[START RECORDED INFORMATION]

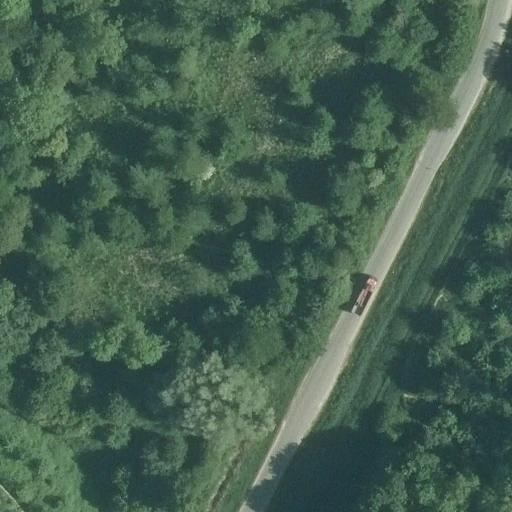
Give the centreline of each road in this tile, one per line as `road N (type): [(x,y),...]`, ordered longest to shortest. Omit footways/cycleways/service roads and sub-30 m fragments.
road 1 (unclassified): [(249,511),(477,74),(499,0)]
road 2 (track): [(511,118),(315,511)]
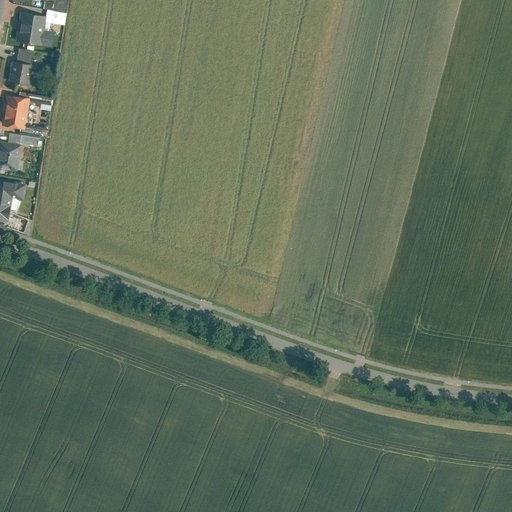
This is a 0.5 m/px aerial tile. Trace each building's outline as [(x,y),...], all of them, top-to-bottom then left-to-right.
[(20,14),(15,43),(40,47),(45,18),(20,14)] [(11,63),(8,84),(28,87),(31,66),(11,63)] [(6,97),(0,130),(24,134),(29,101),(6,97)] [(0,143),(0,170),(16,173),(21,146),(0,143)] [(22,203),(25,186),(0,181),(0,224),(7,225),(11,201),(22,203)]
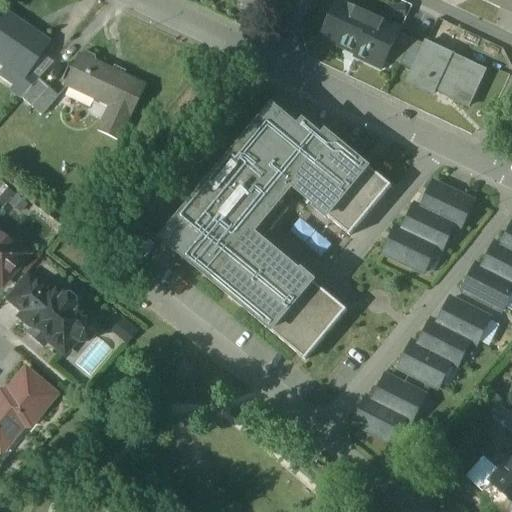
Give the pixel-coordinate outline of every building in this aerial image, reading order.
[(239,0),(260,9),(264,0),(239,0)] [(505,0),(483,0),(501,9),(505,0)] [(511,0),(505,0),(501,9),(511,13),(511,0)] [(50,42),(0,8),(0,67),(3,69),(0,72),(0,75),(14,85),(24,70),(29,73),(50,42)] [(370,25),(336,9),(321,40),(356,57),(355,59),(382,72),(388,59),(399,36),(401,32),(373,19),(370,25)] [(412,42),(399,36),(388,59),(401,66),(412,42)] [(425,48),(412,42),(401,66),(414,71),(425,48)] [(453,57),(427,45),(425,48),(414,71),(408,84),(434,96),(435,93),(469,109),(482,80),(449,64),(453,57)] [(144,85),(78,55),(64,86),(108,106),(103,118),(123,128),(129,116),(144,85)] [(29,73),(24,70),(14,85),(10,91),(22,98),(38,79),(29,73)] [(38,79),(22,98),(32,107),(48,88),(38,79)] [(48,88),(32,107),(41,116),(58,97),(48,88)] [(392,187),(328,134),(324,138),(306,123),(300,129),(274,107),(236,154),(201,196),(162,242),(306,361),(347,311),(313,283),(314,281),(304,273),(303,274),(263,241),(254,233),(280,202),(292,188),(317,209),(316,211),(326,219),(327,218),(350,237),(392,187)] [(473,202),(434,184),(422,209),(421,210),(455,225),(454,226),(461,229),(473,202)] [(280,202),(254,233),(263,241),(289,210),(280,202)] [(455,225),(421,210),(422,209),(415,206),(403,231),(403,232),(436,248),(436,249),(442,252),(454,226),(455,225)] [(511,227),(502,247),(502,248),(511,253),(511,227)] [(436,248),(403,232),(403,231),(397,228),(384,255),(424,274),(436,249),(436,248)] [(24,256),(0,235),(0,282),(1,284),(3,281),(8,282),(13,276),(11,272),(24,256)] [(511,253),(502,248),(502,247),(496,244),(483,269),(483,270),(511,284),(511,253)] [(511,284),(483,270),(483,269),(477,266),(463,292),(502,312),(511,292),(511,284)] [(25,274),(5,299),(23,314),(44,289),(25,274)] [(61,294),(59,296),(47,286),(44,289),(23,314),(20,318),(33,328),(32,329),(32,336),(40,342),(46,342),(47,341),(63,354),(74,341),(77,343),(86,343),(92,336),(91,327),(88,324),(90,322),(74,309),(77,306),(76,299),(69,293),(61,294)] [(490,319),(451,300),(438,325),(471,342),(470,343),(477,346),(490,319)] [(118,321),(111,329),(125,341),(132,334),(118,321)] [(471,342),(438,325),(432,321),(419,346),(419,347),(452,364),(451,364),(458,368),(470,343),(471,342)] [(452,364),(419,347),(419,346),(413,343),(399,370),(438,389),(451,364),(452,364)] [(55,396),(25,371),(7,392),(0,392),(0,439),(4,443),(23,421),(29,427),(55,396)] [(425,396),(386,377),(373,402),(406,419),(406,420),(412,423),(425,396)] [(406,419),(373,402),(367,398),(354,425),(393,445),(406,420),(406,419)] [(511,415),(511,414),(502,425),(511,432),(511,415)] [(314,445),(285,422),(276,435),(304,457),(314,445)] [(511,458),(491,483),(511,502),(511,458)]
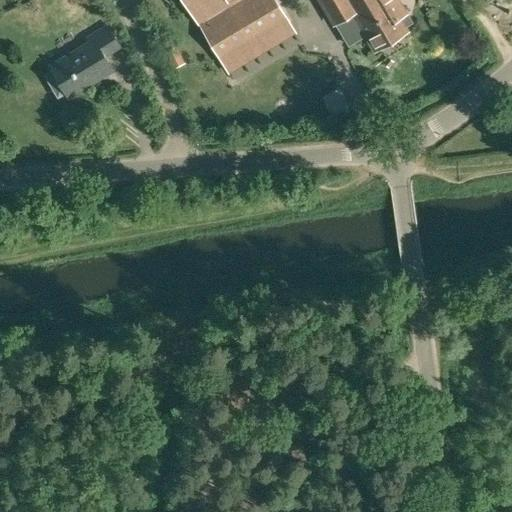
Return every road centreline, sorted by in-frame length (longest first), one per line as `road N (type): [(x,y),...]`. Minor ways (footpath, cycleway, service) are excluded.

[END RECORDED INFORMATION]

Repeat the lines from the start of the lines above through the one containing "road 2 (track): [(511,118),(315,511)]", keeping every character the same. Leave the pictures out of your answer.

Give the centreline of each road in this tile, one per line as `road N (type): [(x,y),...]`, ordered longest to shortest. Omit footways/cycleways/service roads and sub-30 m fragments.
road 1 (unclassified): [(249,511),(477,74),(499,0)]
road 2 (track): [(511,118),(315,511)]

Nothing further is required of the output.